What is required →
Rewrite the listing below as a numbered list, dropping every blank line.

====

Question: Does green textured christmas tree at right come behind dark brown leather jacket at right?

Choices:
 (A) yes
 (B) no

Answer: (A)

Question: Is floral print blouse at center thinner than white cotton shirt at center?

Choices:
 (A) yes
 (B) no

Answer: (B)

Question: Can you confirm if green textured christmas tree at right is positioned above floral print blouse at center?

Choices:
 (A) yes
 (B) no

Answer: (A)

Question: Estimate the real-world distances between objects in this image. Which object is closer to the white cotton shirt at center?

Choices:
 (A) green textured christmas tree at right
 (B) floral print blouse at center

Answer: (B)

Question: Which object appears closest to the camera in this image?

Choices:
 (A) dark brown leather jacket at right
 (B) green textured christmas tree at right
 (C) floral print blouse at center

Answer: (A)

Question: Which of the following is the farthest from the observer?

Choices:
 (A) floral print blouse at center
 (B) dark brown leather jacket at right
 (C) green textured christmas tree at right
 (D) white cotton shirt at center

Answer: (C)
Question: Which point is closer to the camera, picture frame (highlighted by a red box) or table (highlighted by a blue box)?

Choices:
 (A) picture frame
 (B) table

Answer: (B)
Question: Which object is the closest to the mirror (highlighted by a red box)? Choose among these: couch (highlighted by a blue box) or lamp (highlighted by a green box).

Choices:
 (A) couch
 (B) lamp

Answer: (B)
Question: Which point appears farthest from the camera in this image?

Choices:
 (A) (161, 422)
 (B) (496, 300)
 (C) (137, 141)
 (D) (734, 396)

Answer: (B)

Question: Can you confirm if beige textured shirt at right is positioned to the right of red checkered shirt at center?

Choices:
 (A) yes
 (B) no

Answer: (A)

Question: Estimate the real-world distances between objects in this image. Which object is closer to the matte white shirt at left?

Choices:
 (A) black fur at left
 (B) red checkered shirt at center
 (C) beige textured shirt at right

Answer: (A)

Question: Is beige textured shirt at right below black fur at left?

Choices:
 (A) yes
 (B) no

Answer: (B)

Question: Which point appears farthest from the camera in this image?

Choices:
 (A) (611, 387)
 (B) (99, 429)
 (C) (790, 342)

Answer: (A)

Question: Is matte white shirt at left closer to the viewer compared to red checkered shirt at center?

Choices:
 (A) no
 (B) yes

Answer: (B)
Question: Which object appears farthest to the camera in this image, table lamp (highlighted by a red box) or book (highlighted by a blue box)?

====

Answer for the task →
1. Question: Does green textured christmas tree at right come behind dark brown leather jacket at right?
2. Choices:
3.  (A) yes
4.  (B) no
5. Answer: (A)
6. Question: Is floral print blouse at center thinner than white cotton shirt at center?
7. Choices:
8.  (A) yes
9.  (B) no
10. Answer: (B)
11. Question: Can you confirm if green textured christmas tree at right is positioned above floral print blouse at center?
12. Choices:
13.  (A) yes
14.  (B) no
15. Answer: (A)
16. Question: Estimate the real-world distances between objects in this image. Which object is closer to the white cotton shirt at center?
17. Choices:
18.  (A) green textured christmas tree at right
19.  (B) floral print blouse at center
20. Answer: (B)
21. Question: Which object appears closest to the camera in this image?
22. Choices:
23.  (A) dark brown leather jacket at right
24.  (B) green textured christmas tree at right
25.  (C) floral print blouse at center
26. Answer: (A)
27. Question: Which of the following is the farthest from the observer?
28. Choices:
29.  (A) floral print blouse at center
30.  (B) dark brown leather jacket at right
31.  (C) green textured christmas tree at right
32.  (D) white cotton shirt at center
33. Answer: (C)
34. Question: Which point is closer to the camera, picture frame (highlighted by a red box) or table (highlighted by a blue box)?
35. Choices:
36.  (A) picture frame
37.  (B) table
38. Answer: (B)
39. Question: Which object is the closest to the mirror (highlighted by a red box)? Choose among these: couch (highlighted by a blue box) or lamp (highlighted by a green box).
40. Choices:
41.  (A) couch
42.  (B) lamp
43. Answer: (B)
44. Question: Which point appears farthest from the camera in this image?
45. Choices:
46.  (A) (161, 422)
47.  (B) (496, 300)
48.  (C) (137, 141)
49.  (D) (734, 396)
50. Answer: (B)
51. Question: Can you confirm if beige textured shirt at right is positioned to the right of red checkered shirt at center?
52. Choices:
53.  (A) yes
54.  (B) no
55. Answer: (A)
56. Question: Estimate the real-world distances between objects in this image. Which object is closer to the matte white shirt at left?
57. Choices:
58.  (A) black fur at left
59.  (B) red checkered shirt at center
60.  (C) beige textured shirt at right
61. Answer: (A)
62. Question: Is beige textured shirt at right below black fur at left?
63. Choices:
64.  (A) yes
65.  (B) no
66. Answer: (B)
67. Question: Which point appears farthest from the camera in this image?
68. Choices:
69.  (A) (611, 387)
70.  (B) (99, 429)
71.  (C) (790, 342)
72. Answer: (A)
73. Question: Is matte white shirt at left closer to the viewer compared to red checkered shirt at center?
74. Choices:
75.  (A) no
76.  (B) yes
77. Answer: (B)
78. Question: Which object appears farthest to the camera in this image, table lamp (highlighted by a red box) or book (highlighted by a blue box)?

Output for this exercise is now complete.